§ WHAT YOU ARE ASKED TO DO
Below are entries; work out how many of their lines hold "BASE", giving only that number.

··· TASK DATA

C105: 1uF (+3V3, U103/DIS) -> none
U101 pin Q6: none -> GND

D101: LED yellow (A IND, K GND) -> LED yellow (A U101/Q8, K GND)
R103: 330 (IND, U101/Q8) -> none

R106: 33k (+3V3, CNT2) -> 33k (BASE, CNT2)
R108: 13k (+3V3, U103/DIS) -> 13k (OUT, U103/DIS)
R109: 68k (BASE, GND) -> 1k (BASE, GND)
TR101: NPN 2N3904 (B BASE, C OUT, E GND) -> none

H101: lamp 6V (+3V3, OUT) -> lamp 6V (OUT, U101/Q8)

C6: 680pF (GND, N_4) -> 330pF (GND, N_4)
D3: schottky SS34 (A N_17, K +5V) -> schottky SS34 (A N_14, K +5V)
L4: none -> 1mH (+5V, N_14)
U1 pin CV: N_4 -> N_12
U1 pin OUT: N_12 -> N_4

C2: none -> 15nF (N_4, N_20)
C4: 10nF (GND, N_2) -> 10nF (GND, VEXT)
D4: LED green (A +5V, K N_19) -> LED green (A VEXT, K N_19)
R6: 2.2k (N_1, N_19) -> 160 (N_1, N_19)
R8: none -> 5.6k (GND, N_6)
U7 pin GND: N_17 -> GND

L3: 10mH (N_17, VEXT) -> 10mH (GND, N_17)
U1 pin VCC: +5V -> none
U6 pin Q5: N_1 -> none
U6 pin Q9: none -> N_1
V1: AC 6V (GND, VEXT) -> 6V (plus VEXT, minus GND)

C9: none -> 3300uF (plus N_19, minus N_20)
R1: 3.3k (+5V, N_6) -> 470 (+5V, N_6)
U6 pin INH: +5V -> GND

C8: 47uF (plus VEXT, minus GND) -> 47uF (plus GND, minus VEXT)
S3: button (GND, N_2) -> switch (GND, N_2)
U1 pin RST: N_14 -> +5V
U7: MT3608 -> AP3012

······

§ EXERCISE SOLUTION
3